• [Exercise prompt]
Leaving all pictures aside, copy exactly the lines from the start of the listing below through the line that contains "(308, 538) = (156, 289): none -> grey cactus", and only those lines.

• [The records]
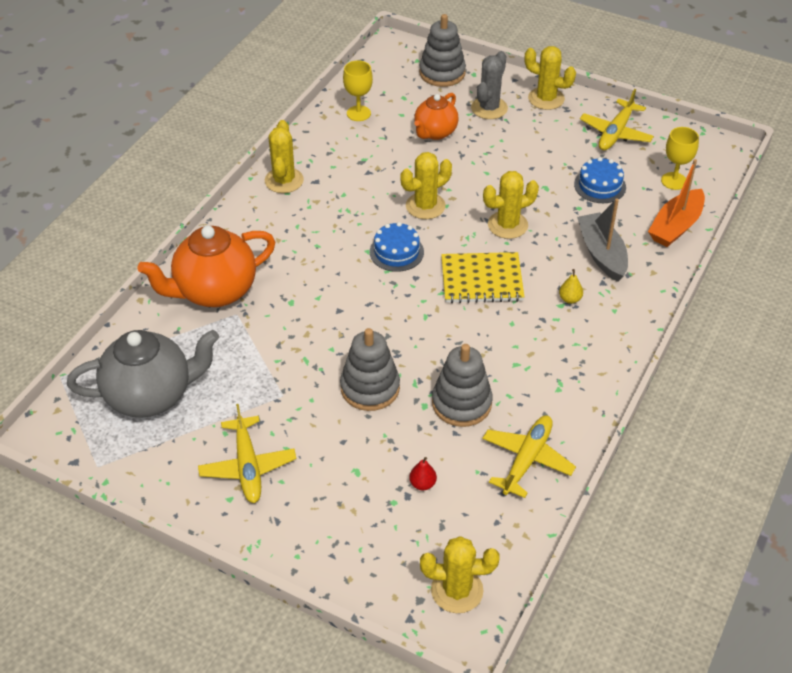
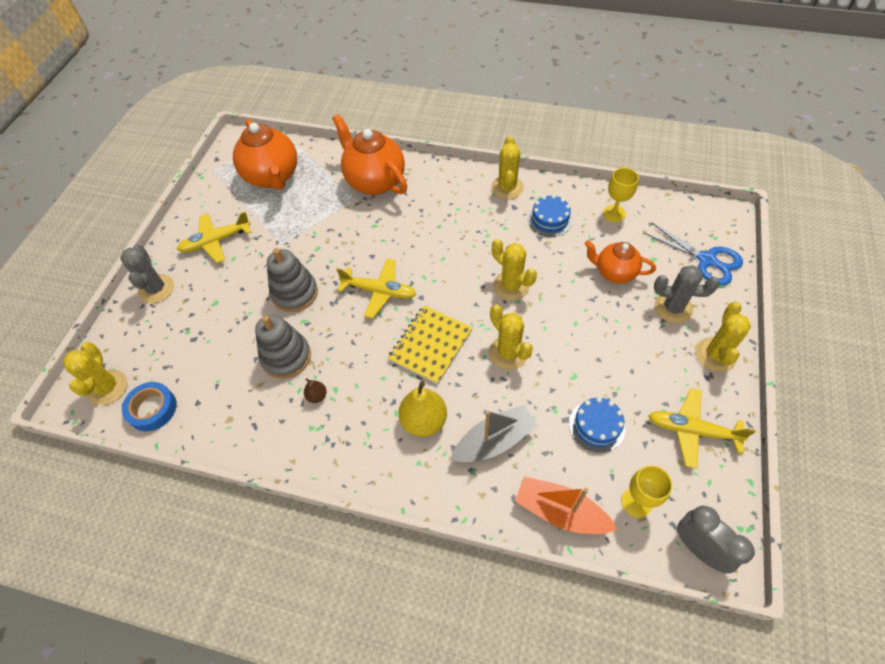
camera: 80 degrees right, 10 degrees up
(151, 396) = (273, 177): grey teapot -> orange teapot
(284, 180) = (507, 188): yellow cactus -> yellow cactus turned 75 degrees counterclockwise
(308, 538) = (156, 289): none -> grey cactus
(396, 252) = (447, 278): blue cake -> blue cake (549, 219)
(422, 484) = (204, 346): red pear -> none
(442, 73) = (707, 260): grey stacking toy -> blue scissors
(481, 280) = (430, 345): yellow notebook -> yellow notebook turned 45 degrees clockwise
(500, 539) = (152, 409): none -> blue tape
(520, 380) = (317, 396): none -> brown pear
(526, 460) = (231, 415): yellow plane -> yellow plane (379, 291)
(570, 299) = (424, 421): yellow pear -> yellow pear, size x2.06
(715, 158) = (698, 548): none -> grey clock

• [Answer to the exercise]
camera: 80 degrees right, 10 degrees up
(151, 396) = (273, 177): grey teapot -> orange teapot
(284, 180) = (507, 188): yellow cactus -> yellow cactus turned 75 degrees counterclockwise
(308, 538) = (156, 289): none -> grey cactus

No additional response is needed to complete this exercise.